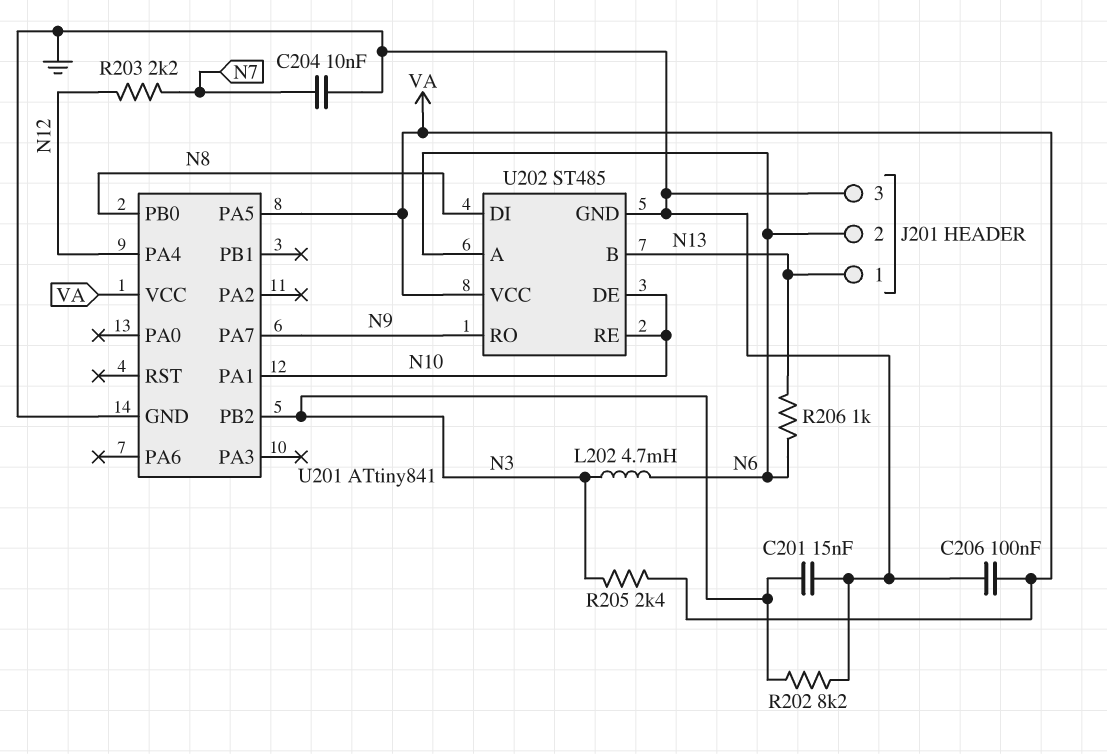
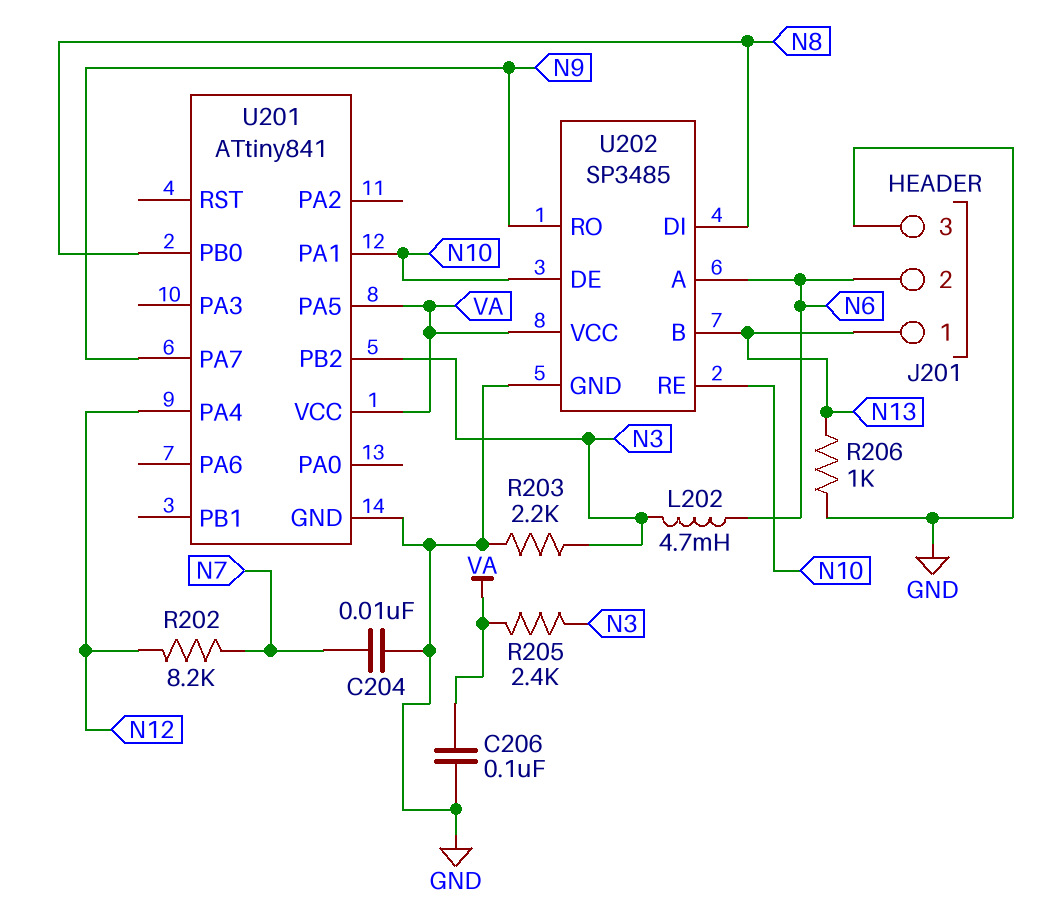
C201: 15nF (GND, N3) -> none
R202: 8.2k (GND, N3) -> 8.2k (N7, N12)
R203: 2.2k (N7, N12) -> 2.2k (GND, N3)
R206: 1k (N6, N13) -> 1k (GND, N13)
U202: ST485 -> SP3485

What you will do: Each entry above has to be set down again verbatim, except for its pictures.

Result of the task:
C201: 15nF (GND, N3) -> none
R202: 8.2k (GND, N3) -> 8.2k (N7, N12)
R203: 2.2k (N7, N12) -> 2.2k (GND, N3)
R206: 1k (N6, N13) -> 1k (GND, N13)
U202: ST485 -> SP3485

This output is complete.